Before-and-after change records
○ ○ ○

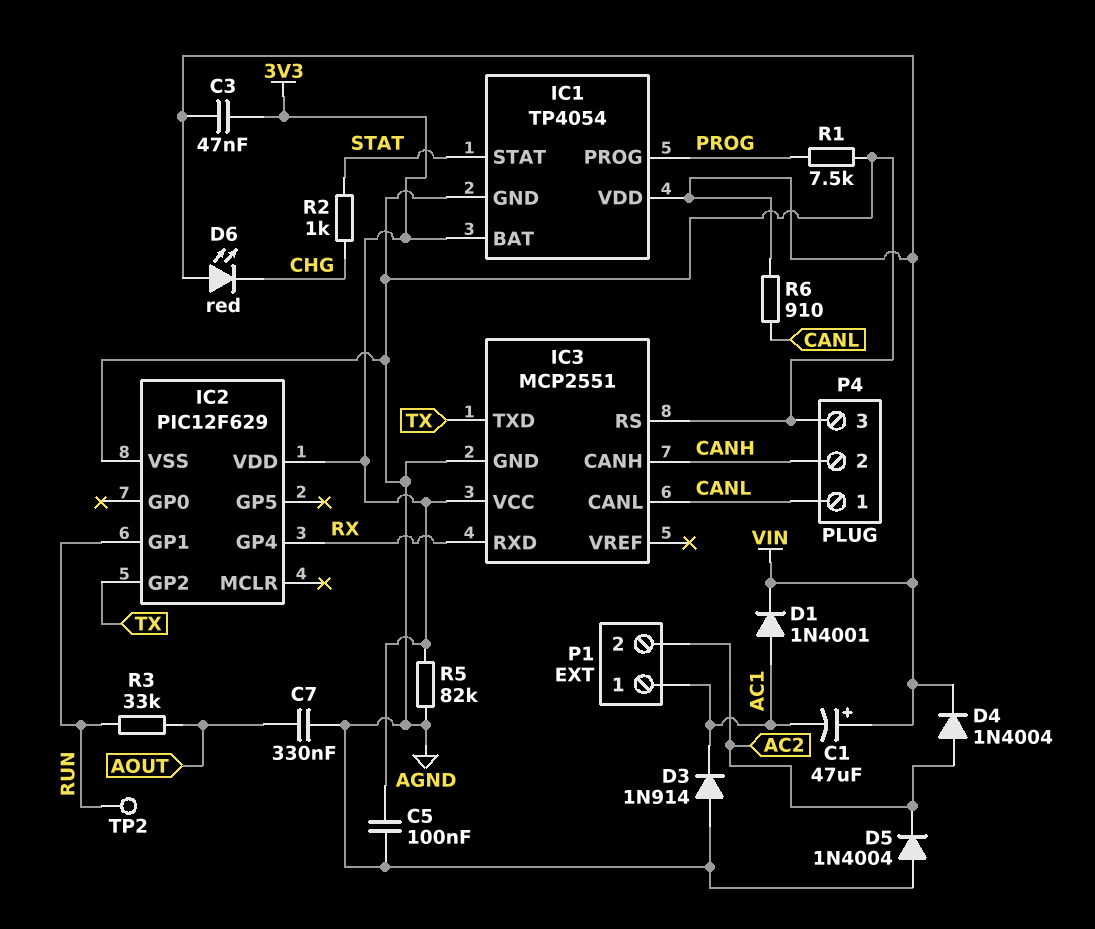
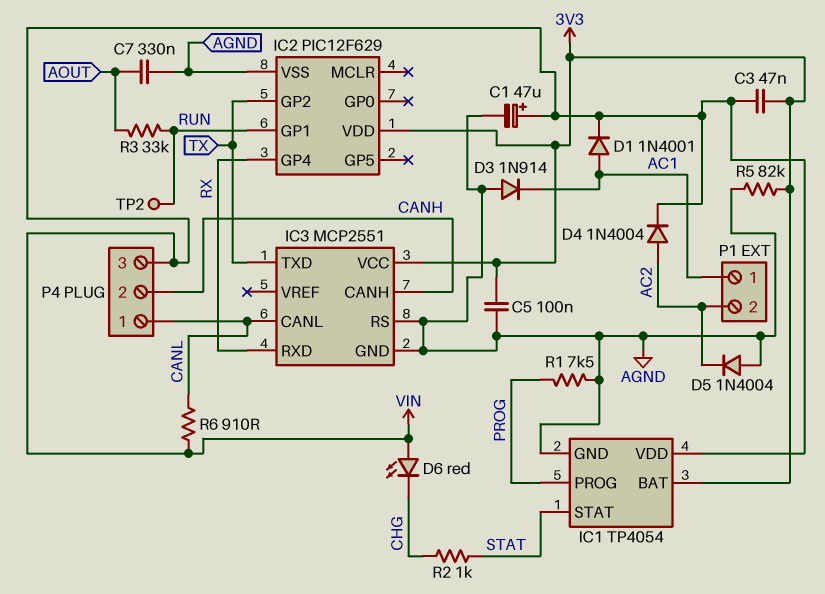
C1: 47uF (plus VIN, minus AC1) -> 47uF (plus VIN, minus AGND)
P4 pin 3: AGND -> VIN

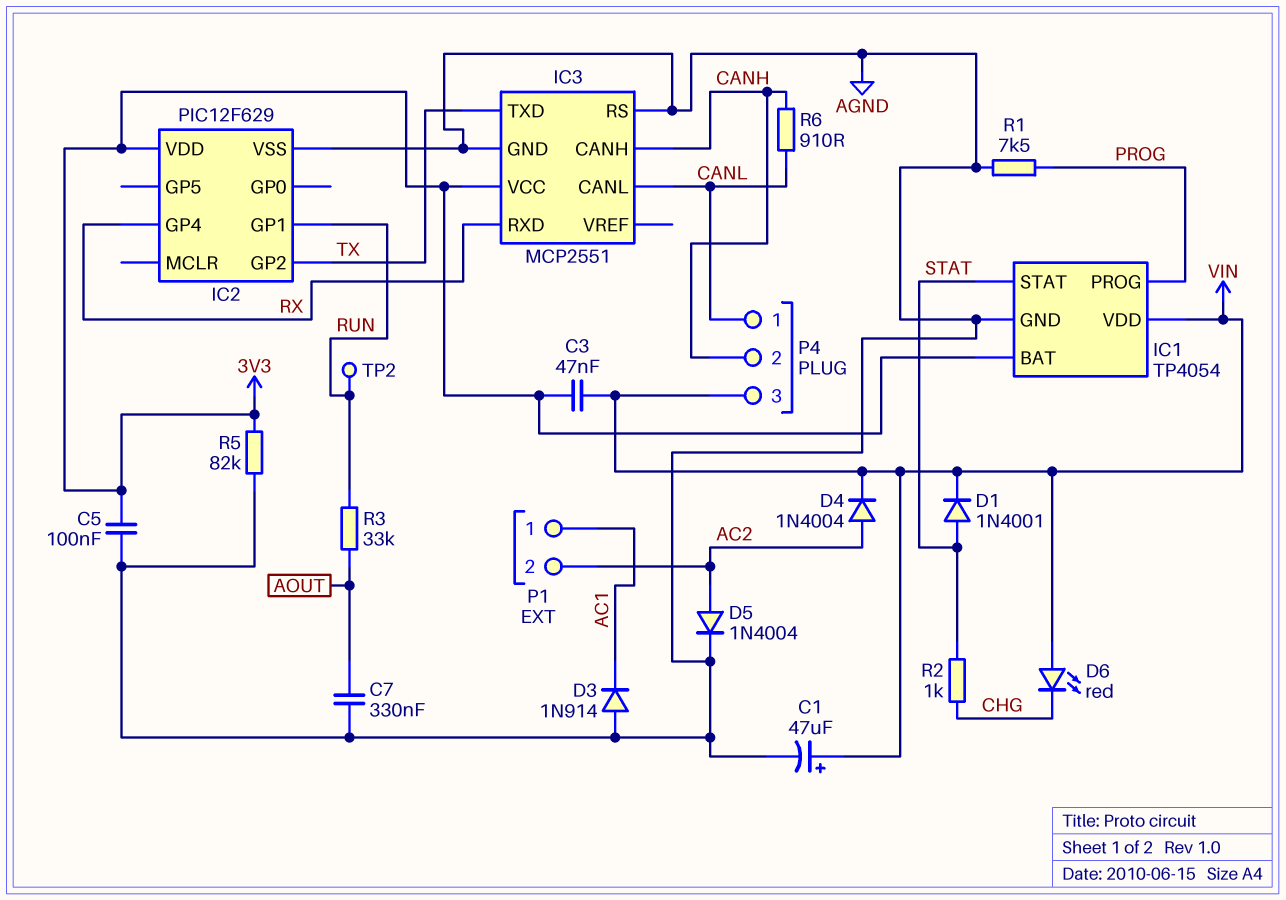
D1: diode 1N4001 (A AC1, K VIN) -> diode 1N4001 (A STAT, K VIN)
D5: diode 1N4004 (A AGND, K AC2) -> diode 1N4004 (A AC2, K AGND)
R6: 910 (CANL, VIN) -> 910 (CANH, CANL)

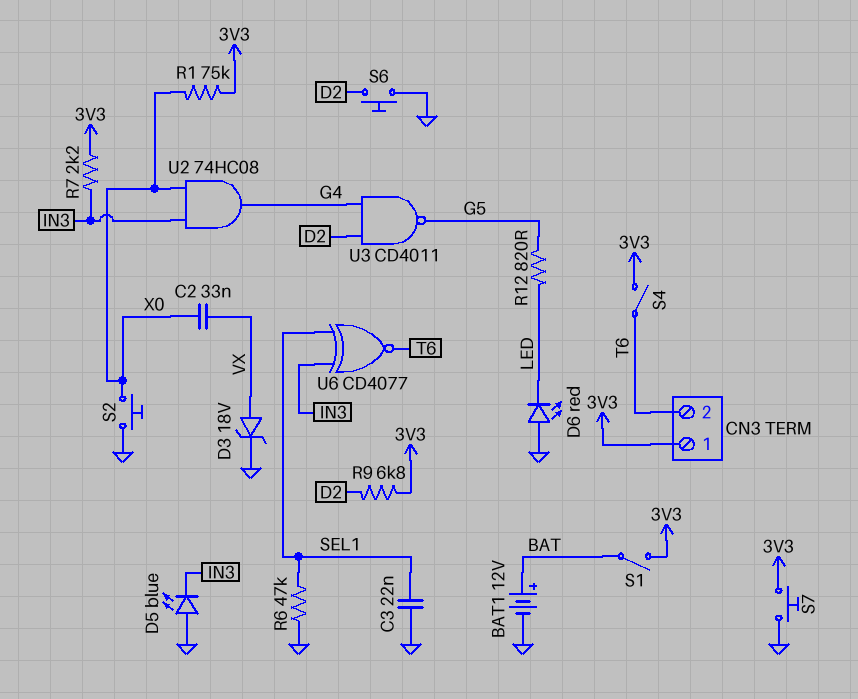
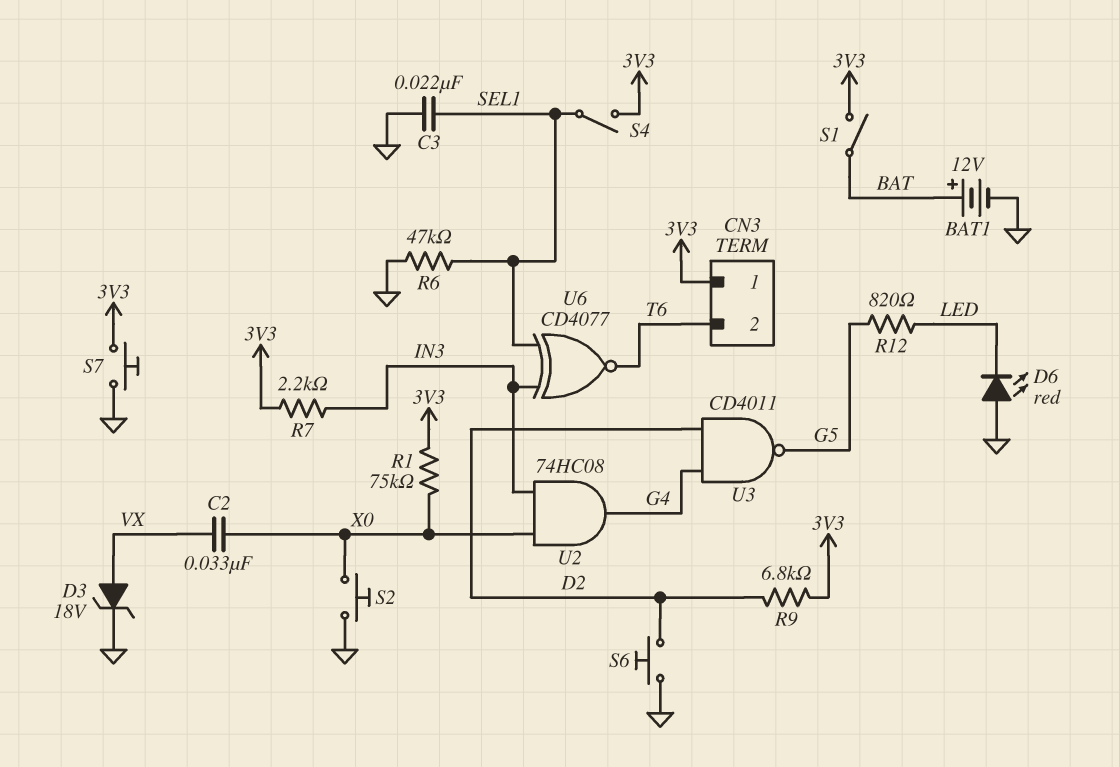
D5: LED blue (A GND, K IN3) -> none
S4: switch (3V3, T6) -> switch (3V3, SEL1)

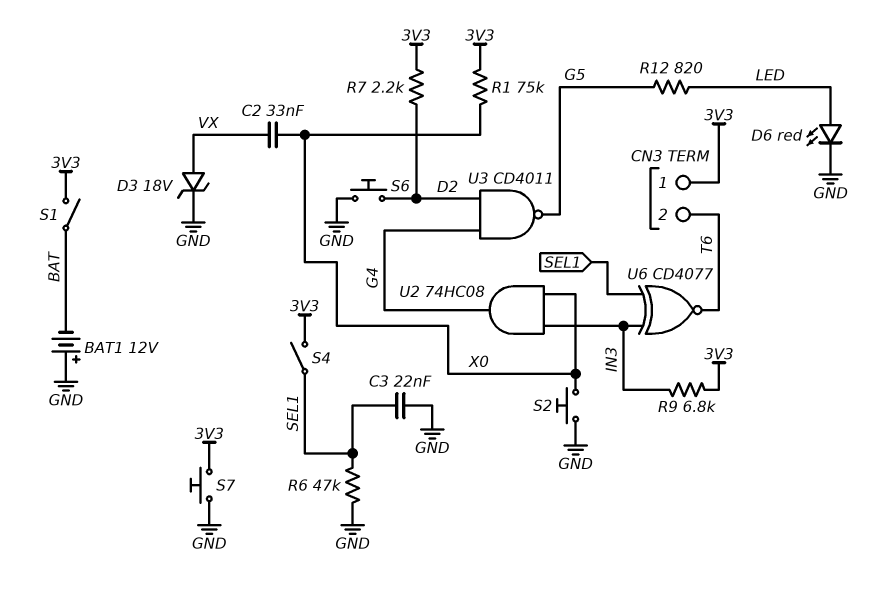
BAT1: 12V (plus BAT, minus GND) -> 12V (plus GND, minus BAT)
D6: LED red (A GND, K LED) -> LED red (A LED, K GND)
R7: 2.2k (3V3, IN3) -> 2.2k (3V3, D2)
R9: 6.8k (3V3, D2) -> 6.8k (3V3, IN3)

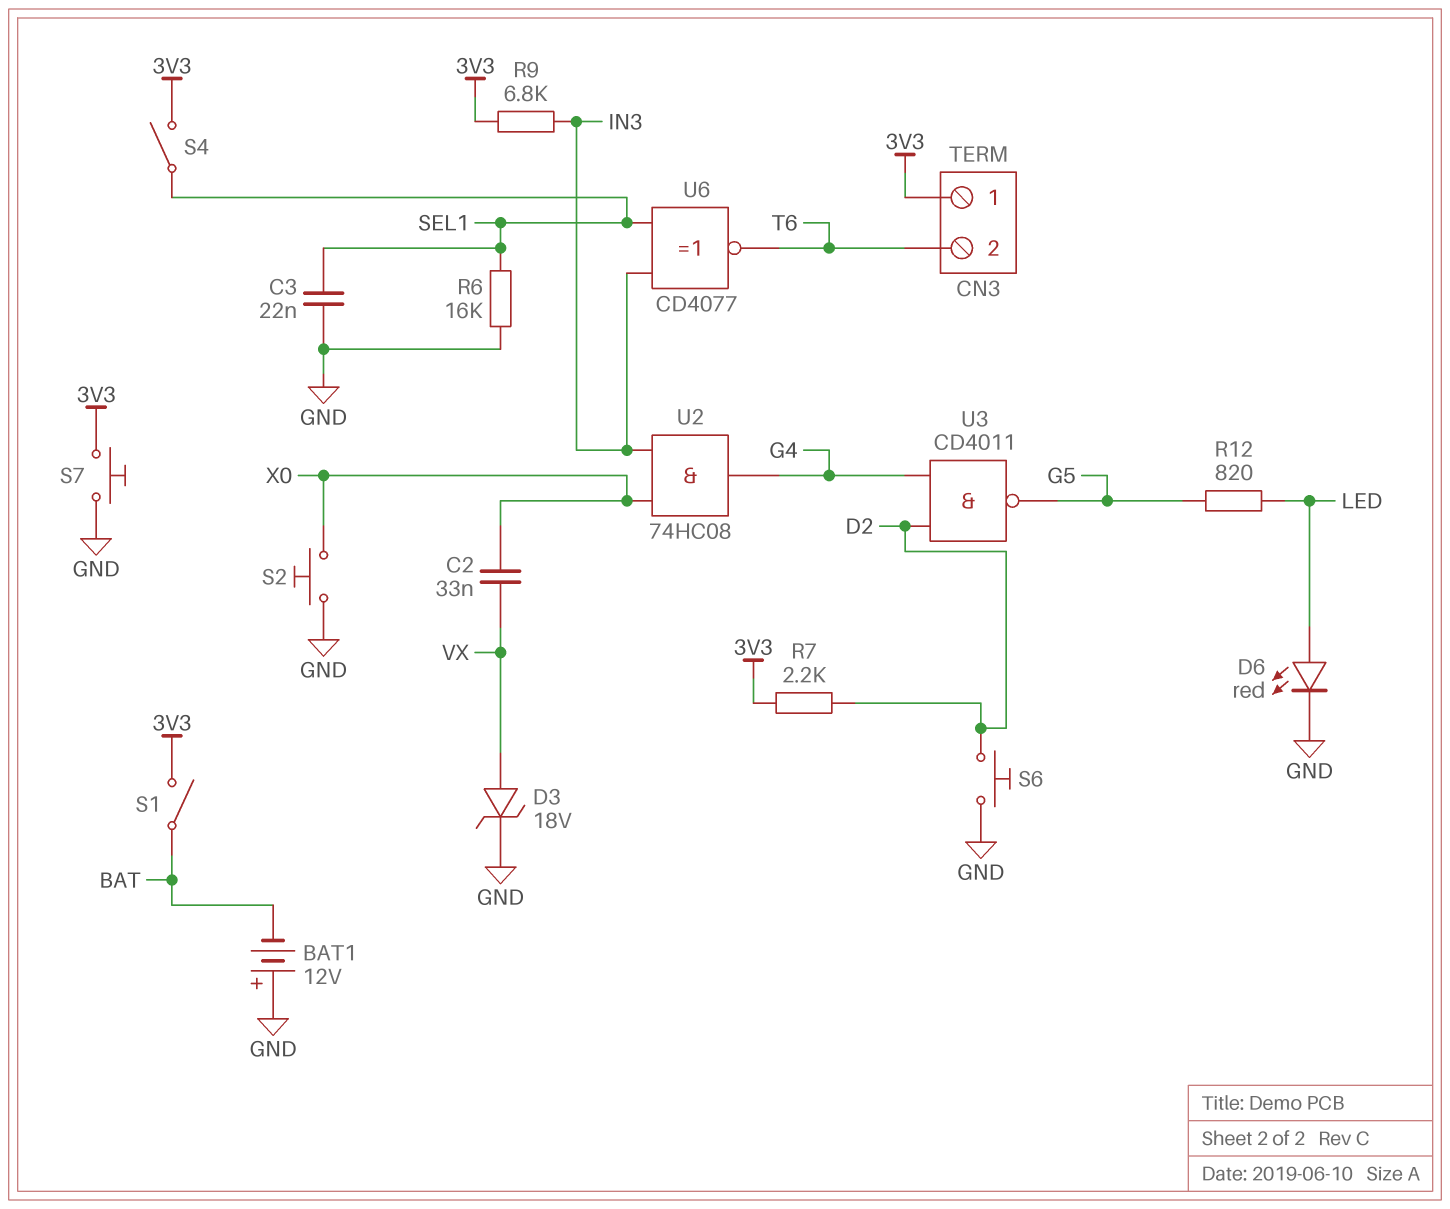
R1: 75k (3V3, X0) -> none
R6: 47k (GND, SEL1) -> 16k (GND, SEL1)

○ ○ ○

Transcribe the records above exactly, leaving every picture out of the copy.

C1: 47uF (plus VIN, minus AC1) -> 47uF (plus VIN, minus AGND)
P4 pin 3: AGND -> VIN

D1: diode 1N4001 (A AC1, K VIN) -> diode 1N4001 (A STAT, K VIN)
D5: diode 1N4004 (A AGND, K AC2) -> diode 1N4004 (A AC2, K AGND)
R6: 910 (CANL, VIN) -> 910 (CANH, CANL)

D5: LED blue (A GND, K IN3) -> none
S4: switch (3V3, T6) -> switch (3V3, SEL1)

BAT1: 12V (plus BAT, minus GND) -> 12V (plus GND, minus BAT)
D6: LED red (A GND, K LED) -> LED red (A LED, K GND)
R7: 2.2k (3V3, IN3) -> 2.2k (3V3, D2)
R9: 6.8k (3V3, D2) -> 6.8k (3V3, IN3)

R1: 75k (3V3, X0) -> none
R6: 47k (GND, SEL1) -> 16k (GND, SEL1)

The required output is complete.